═════ Material provided ═════

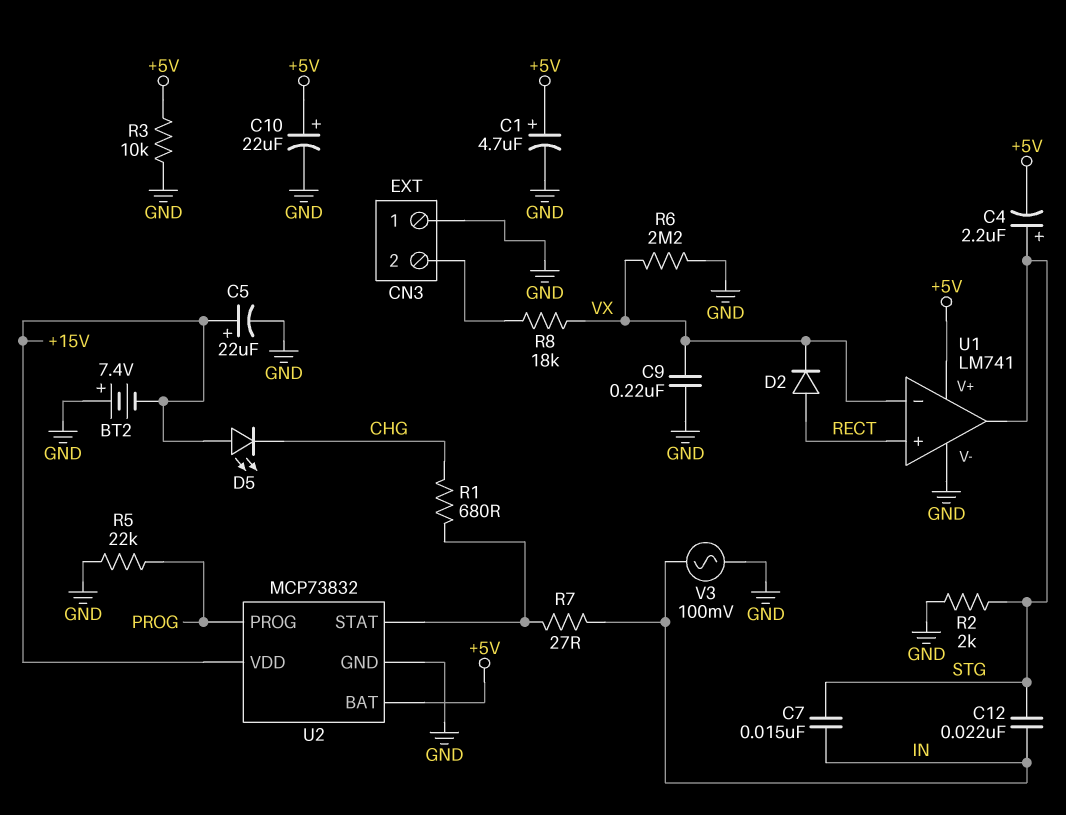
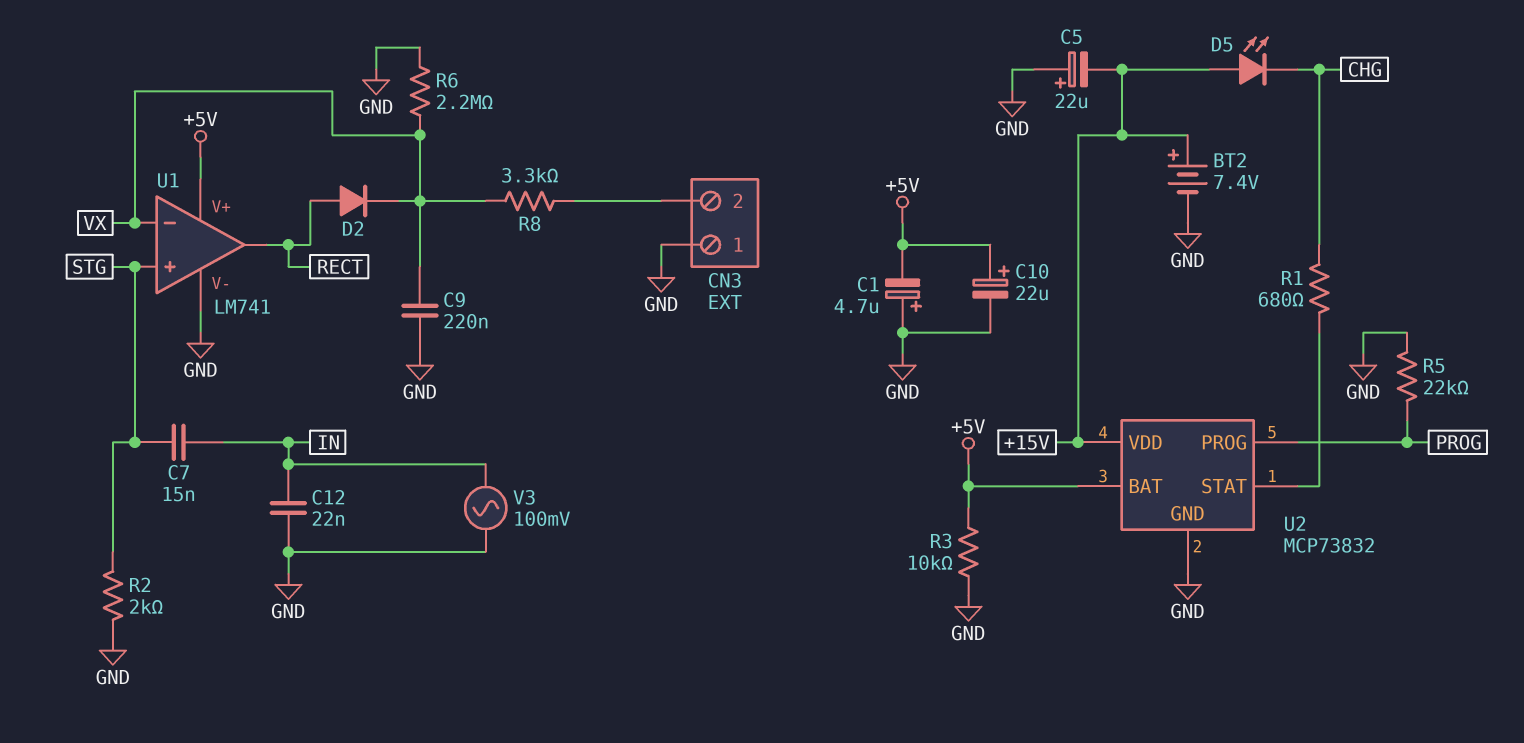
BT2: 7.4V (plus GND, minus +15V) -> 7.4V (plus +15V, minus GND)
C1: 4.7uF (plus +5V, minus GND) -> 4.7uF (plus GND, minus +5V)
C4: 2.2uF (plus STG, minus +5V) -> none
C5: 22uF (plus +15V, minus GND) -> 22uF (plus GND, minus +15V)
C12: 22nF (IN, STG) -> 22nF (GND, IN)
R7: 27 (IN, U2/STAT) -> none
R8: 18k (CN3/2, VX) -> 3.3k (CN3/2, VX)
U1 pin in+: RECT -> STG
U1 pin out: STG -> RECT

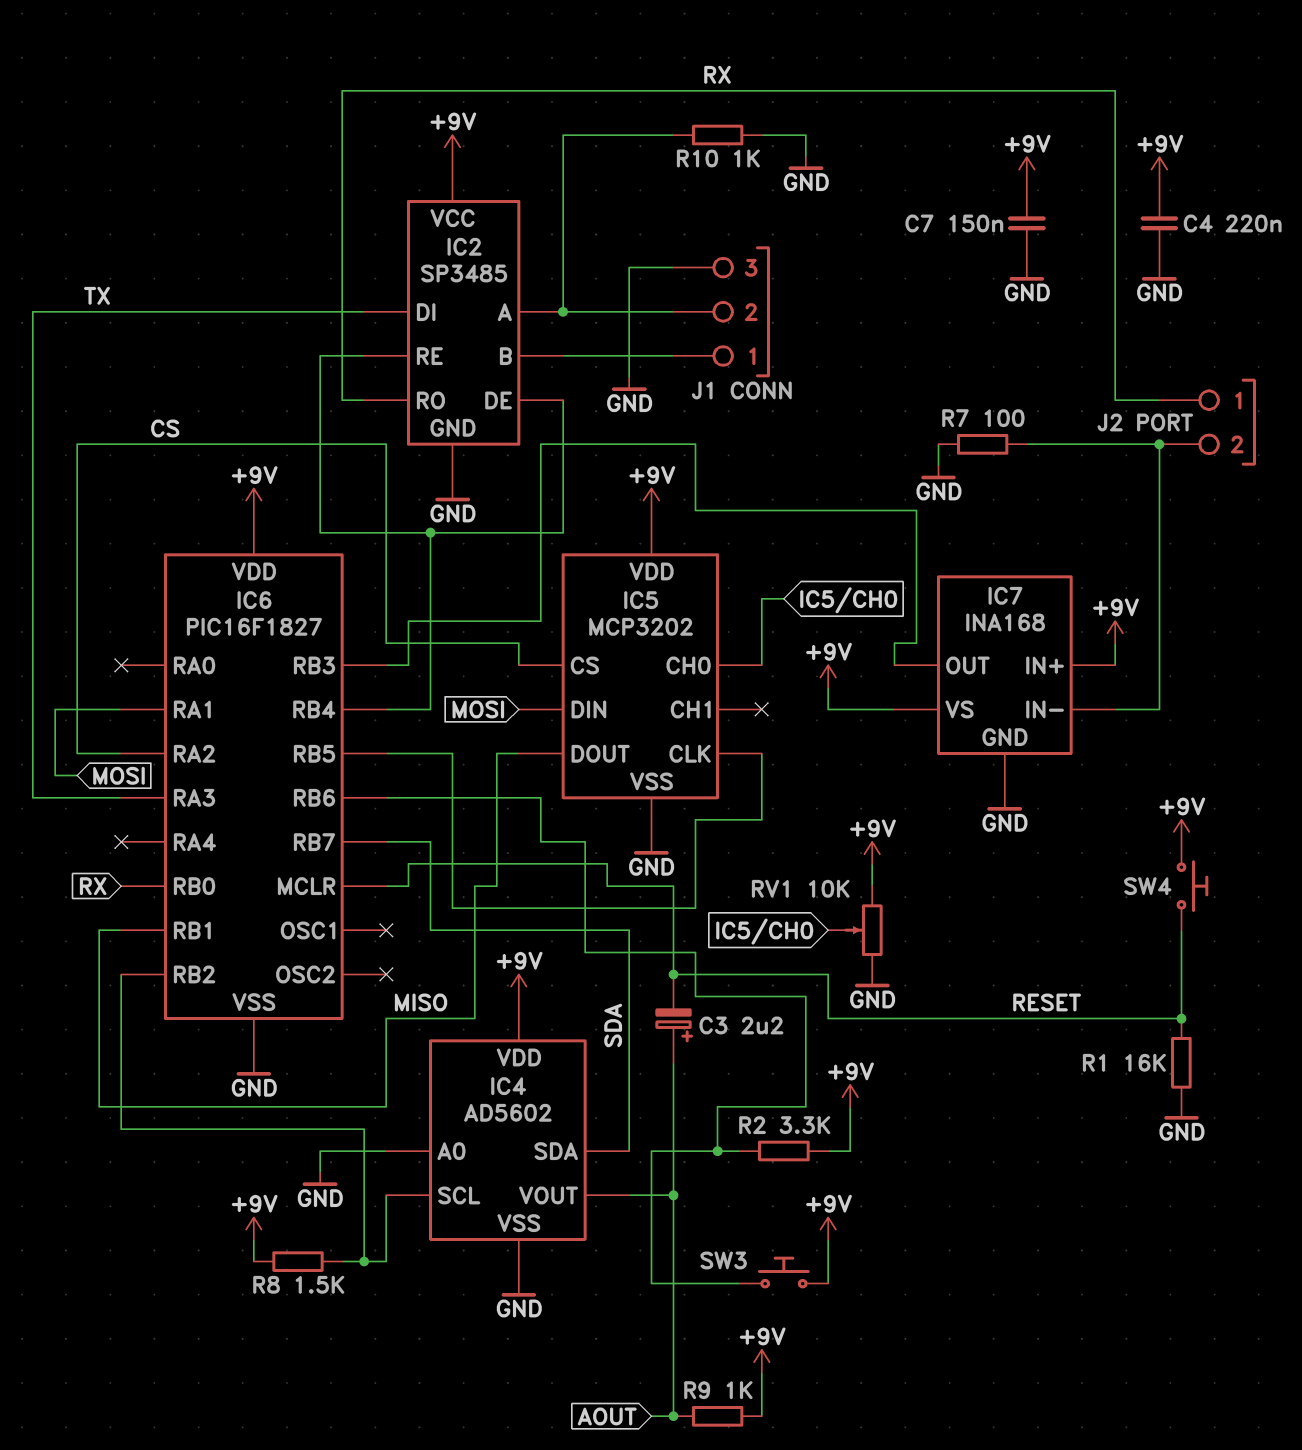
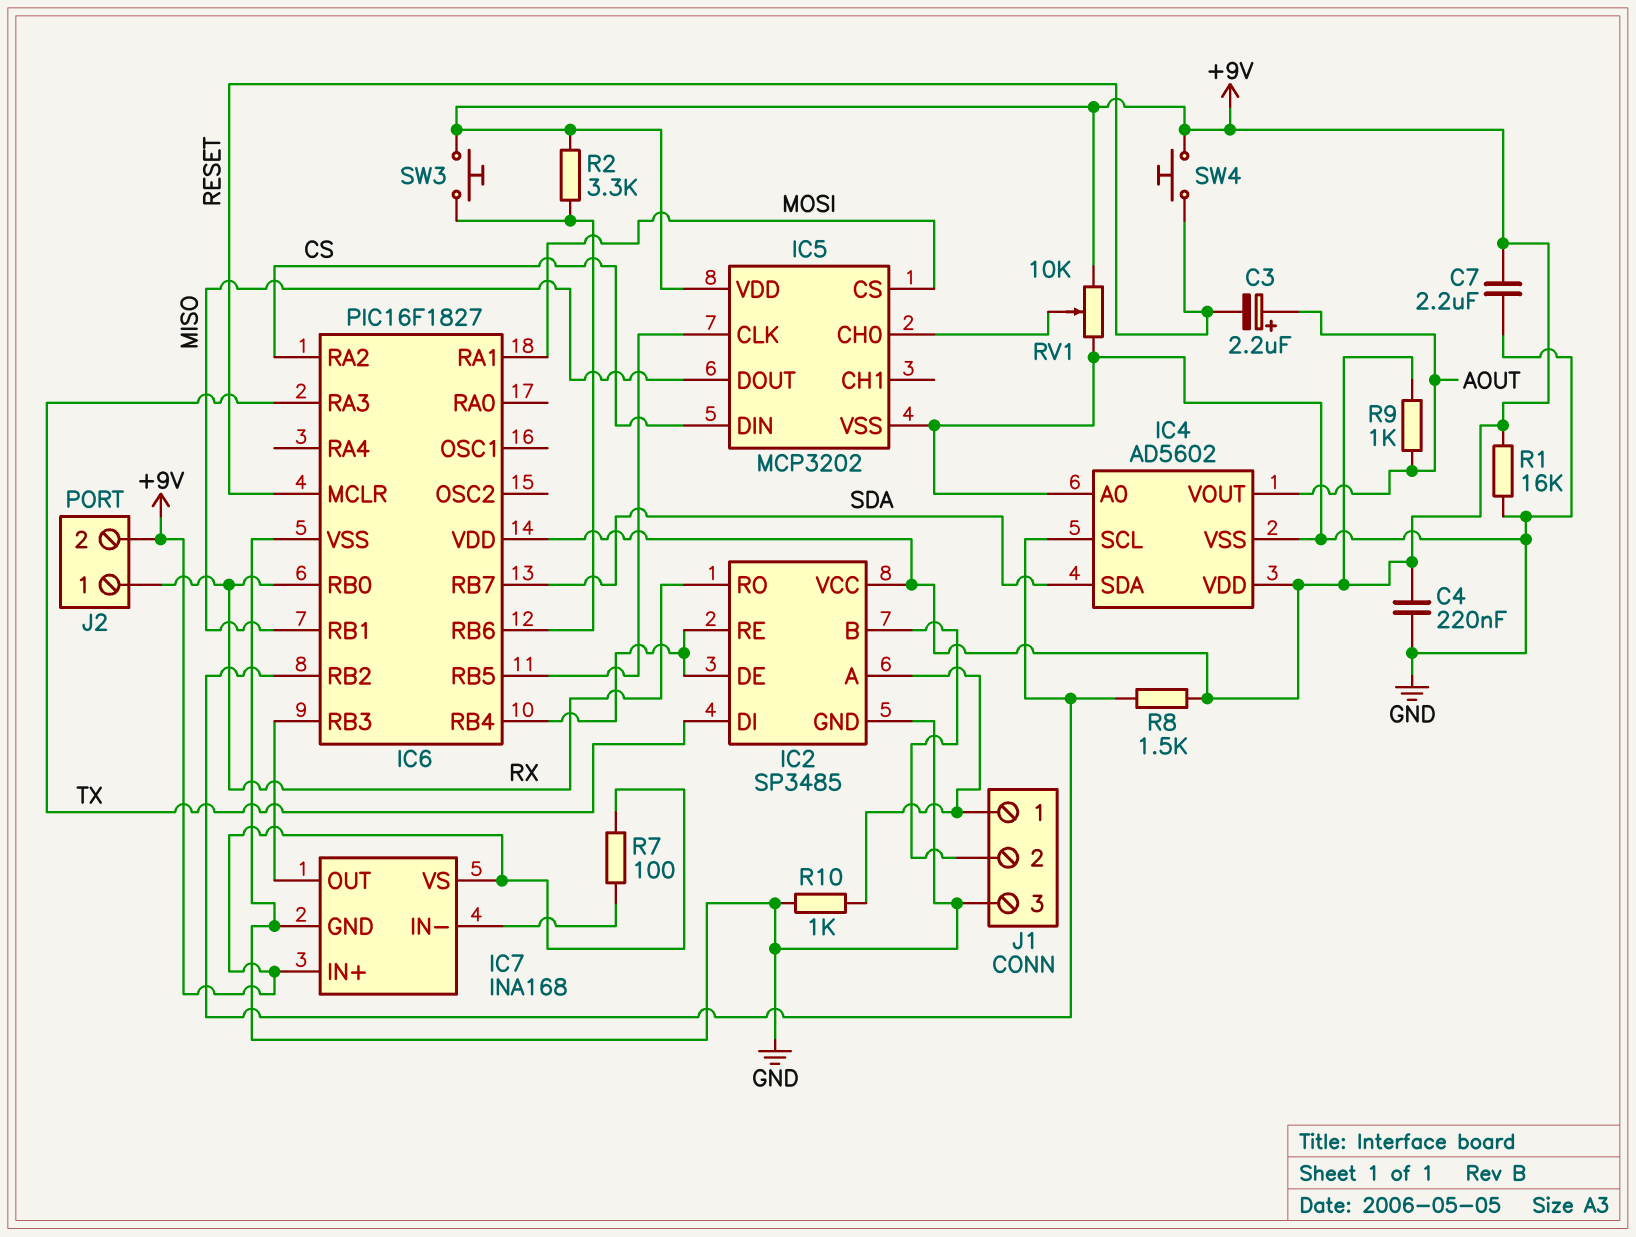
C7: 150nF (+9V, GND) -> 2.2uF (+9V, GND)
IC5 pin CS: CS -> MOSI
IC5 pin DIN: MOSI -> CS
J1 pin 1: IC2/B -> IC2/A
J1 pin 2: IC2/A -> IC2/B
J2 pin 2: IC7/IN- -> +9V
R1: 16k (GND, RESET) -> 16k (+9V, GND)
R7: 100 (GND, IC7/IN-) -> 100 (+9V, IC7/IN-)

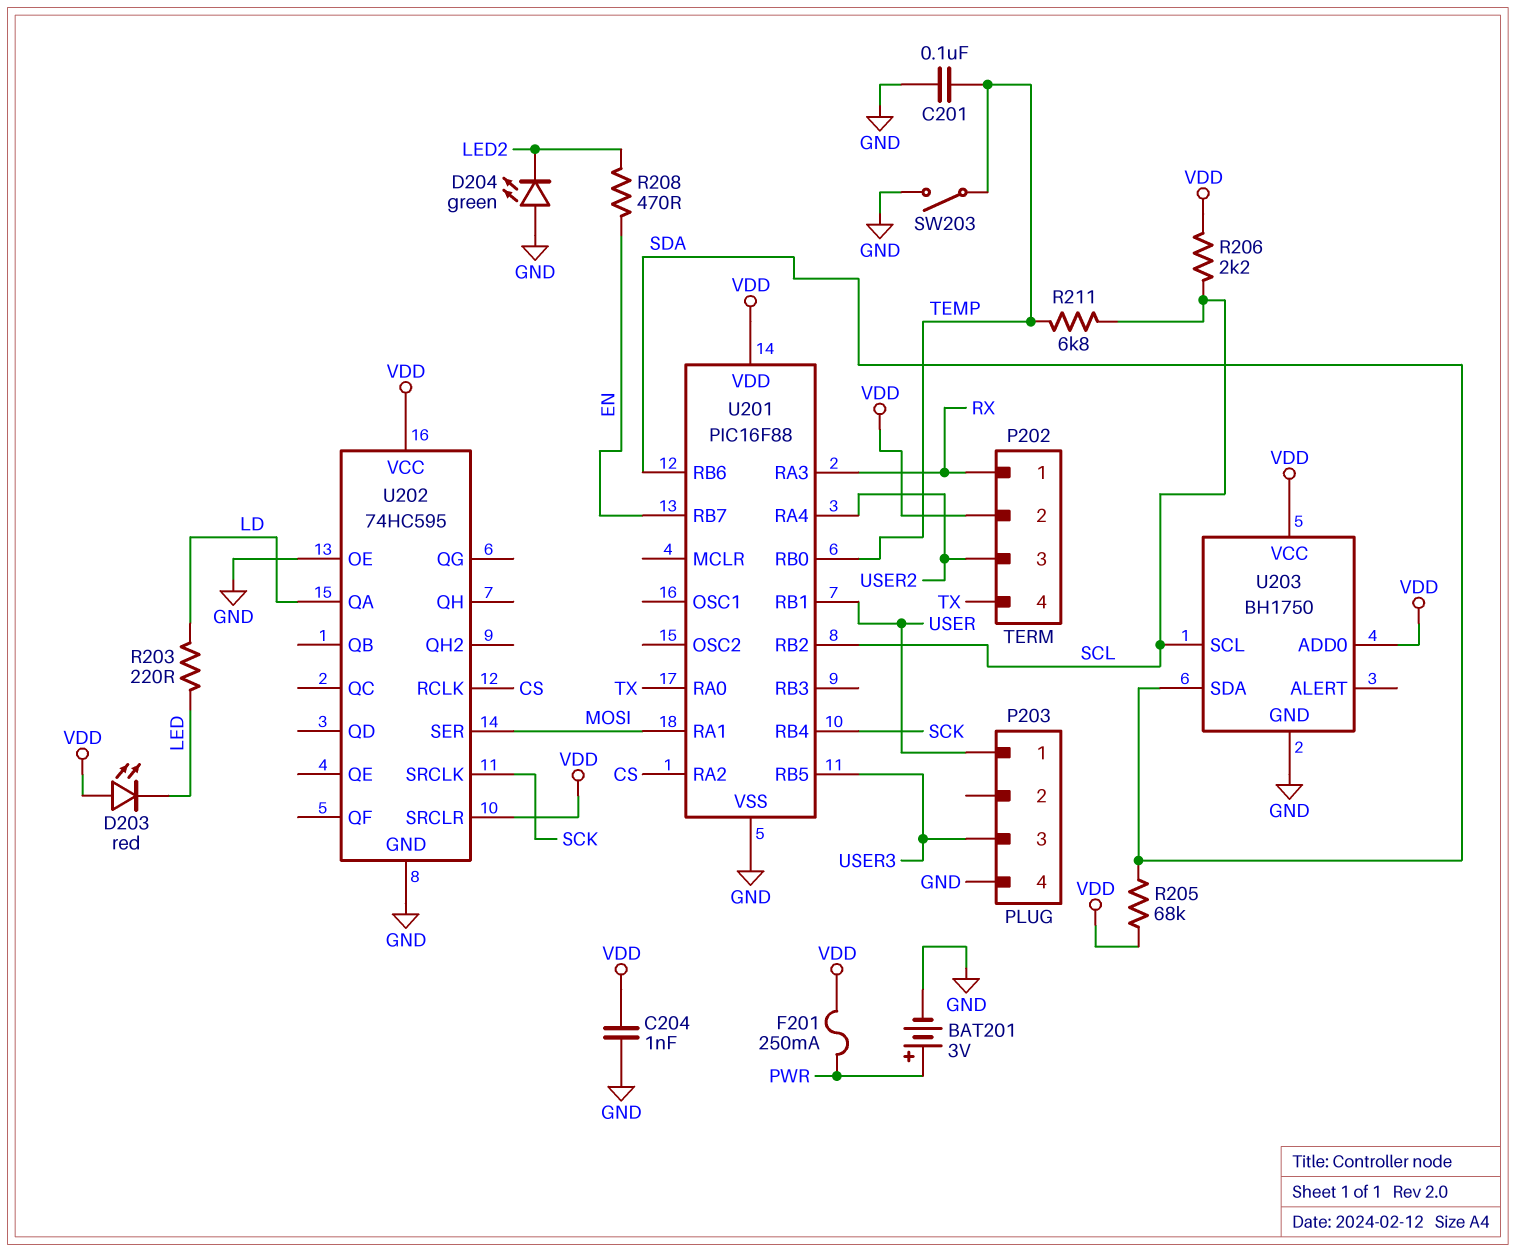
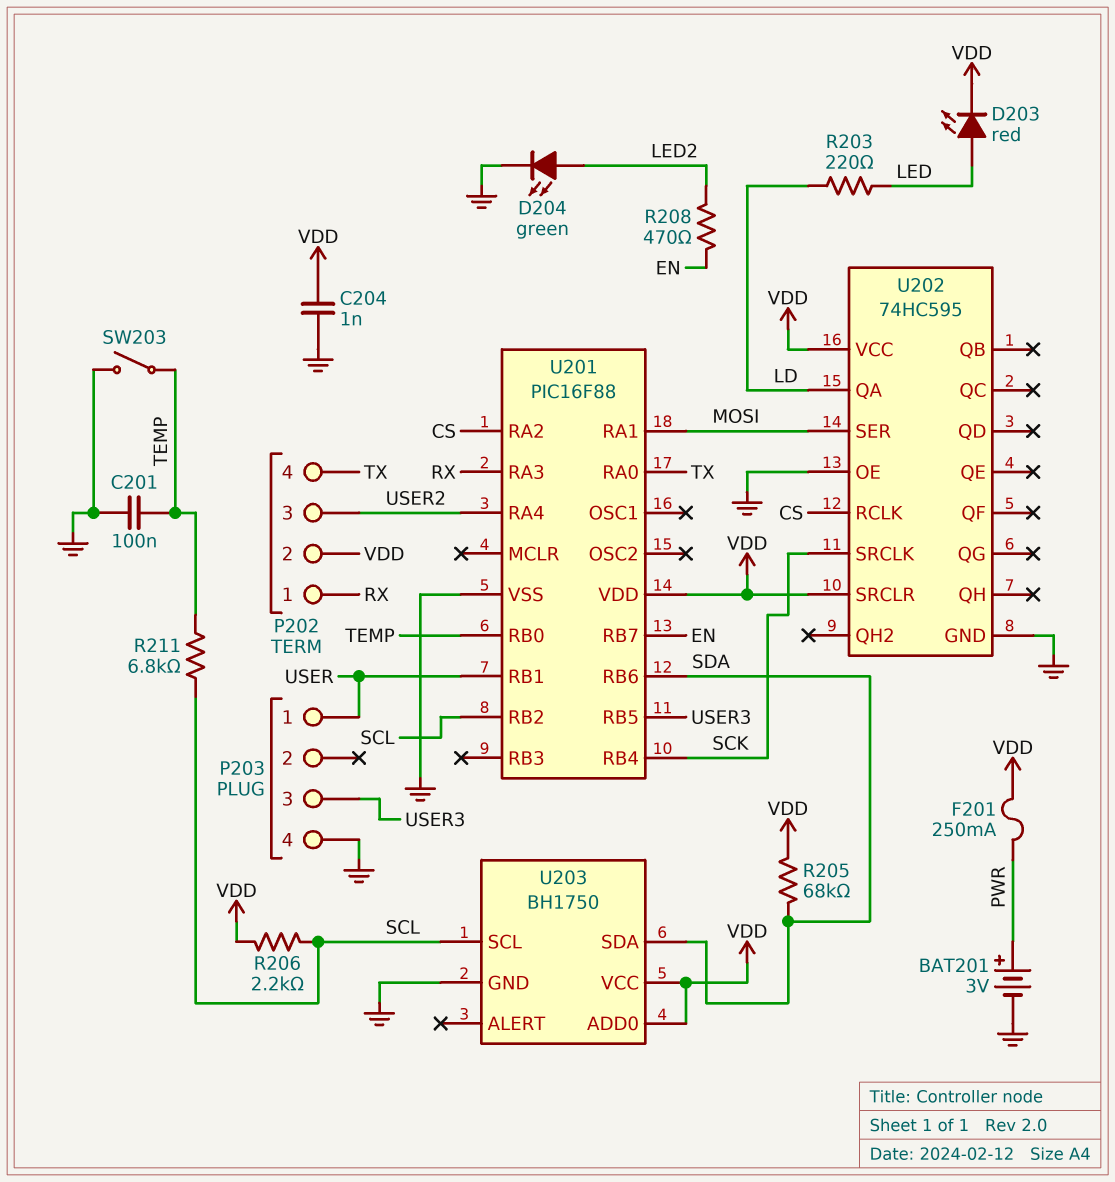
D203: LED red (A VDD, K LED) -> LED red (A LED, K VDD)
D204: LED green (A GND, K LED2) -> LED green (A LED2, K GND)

═════

**Your task**
Among the lines of the material, find those that hold the word "minus" and copy them.

**Exercise output**
BT2: 7.4V (plus GND, minus +15V) -> 7.4V (plus +15V, minus GND)
C1: 4.7uF (plus +5V, minus GND) -> 4.7uF (plus GND, minus +5V)
C4: 2.2uF (plus STG, minus +5V) -> none
C5: 22uF (plus +15V, minus GND) -> 22uF (plus GND, minus +15V)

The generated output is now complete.